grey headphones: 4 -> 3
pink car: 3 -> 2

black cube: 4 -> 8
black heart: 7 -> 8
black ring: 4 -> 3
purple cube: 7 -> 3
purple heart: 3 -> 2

---

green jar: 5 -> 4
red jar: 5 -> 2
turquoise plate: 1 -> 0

### Try it:
Go through the entries and filter for lines holding the word "black"; copy each match.

### Completed task:
black cube: 4 -> 8
black heart: 7 -> 8
black ring: 4 -> 3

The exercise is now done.